Entries taken from a collection
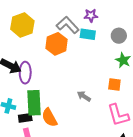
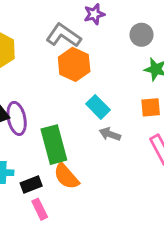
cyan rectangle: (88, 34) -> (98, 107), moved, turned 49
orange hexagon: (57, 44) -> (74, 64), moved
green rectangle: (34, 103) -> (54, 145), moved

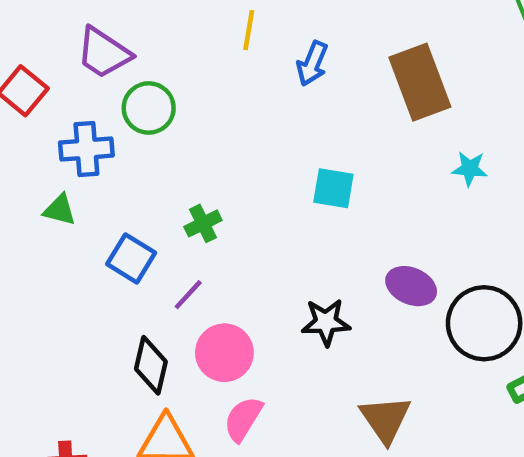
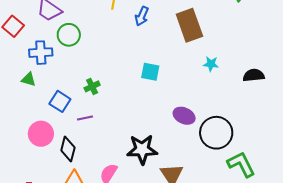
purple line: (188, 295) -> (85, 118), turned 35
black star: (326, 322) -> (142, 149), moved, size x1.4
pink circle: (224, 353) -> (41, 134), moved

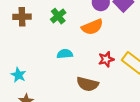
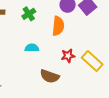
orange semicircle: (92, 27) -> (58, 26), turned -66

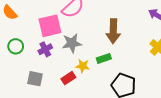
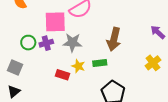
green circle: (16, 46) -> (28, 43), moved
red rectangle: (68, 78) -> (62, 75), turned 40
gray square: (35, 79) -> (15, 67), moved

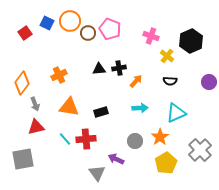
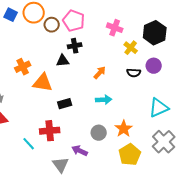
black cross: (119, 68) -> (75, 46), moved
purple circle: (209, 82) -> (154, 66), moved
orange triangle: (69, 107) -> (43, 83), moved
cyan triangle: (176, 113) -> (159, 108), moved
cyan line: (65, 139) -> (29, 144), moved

WORK TASK: Reproduce the span beginning at the line with "purple line: (188, 295)" and ending at the last line of the entries above, inclusive, exactly as it stands. Exclude the pictures.

RESPONSE TO THIS TASK:
purple line: (188, 295) -> (85, 118), turned 35
black star: (326, 322) -> (142, 149), moved, size x1.4
pink circle: (224, 353) -> (41, 134), moved

orange semicircle: (92, 27) -> (58, 26), turned -66

green circle: (16, 46) -> (28, 43), moved
red rectangle: (68, 78) -> (62, 75), turned 40
gray square: (35, 79) -> (15, 67), moved

black cross: (119, 68) -> (75, 46), moved
purple circle: (209, 82) -> (154, 66), moved
orange triangle: (69, 107) -> (43, 83), moved
cyan triangle: (176, 113) -> (159, 108), moved
cyan line: (65, 139) -> (29, 144), moved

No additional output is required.